# TRY IT:
Everything in the records below except the pictures must be written out exactly.

-- Opening Marker --

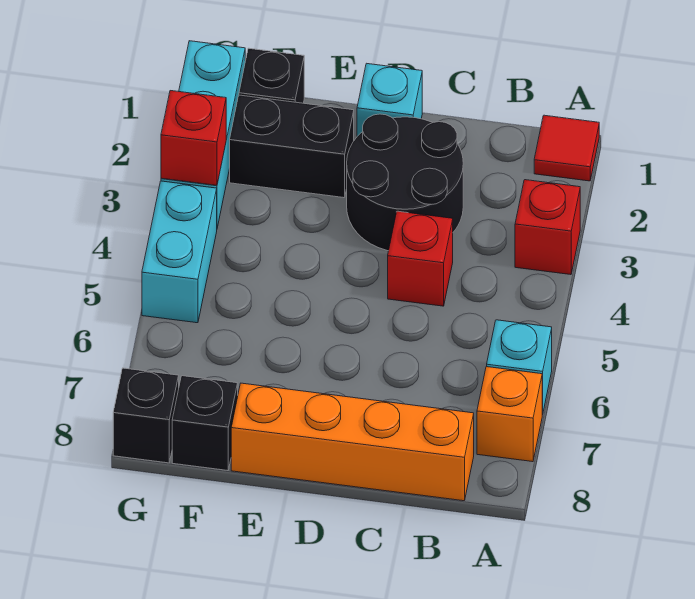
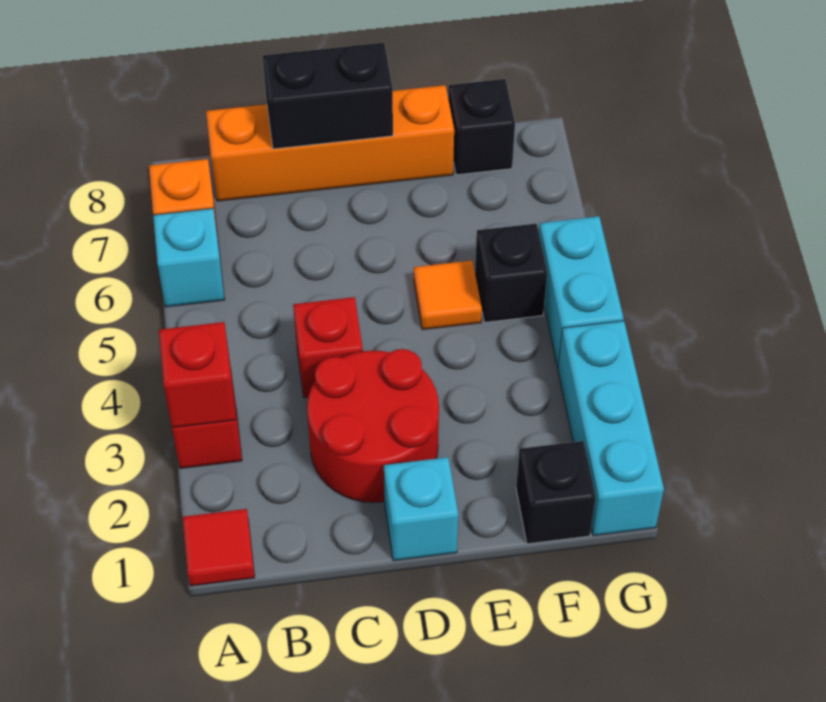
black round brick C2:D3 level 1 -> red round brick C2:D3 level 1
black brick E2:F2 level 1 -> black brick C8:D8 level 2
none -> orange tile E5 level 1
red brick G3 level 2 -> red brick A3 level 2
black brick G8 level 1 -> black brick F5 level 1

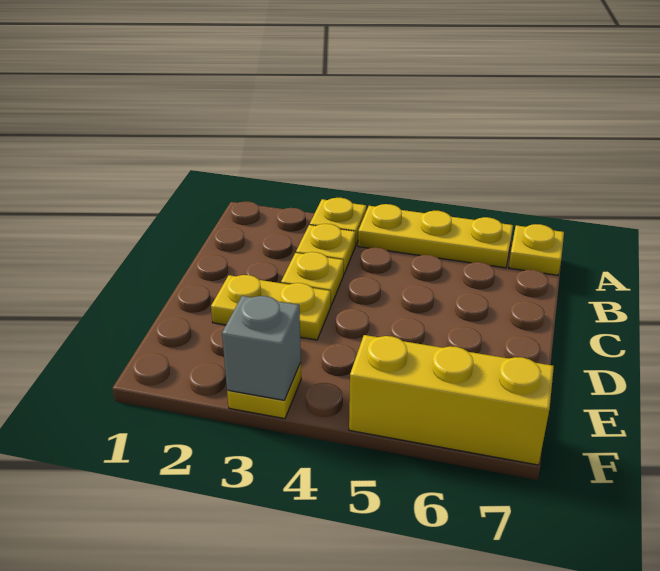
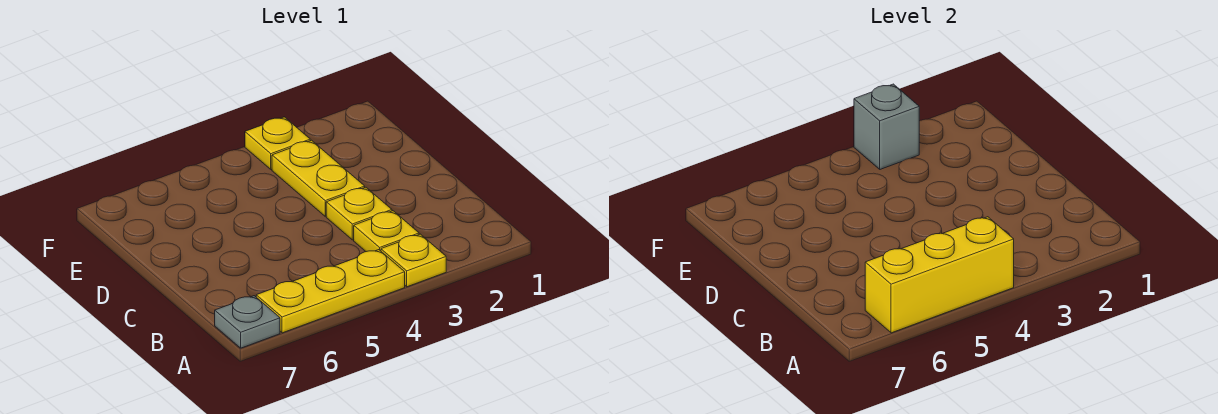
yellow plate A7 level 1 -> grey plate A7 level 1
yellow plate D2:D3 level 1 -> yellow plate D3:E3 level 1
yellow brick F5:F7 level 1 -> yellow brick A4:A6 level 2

-- Closing Marker --

# EXERCISE SOLUTION:
black round brick C2:D3 level 1 -> red round brick C2:D3 level 1
black brick E2:F2 level 1 -> black brick C8:D8 level 2
none -> orange tile E5 level 1
red brick G3 level 2 -> red brick A3 level 2
black brick G8 level 1 -> black brick F5 level 1

yellow plate A7 level 1 -> grey plate A7 level 1
yellow plate D2:D3 level 1 -> yellow plate D3:E3 level 1
yellow brick F5:F7 level 1 -> yellow brick A4:A6 level 2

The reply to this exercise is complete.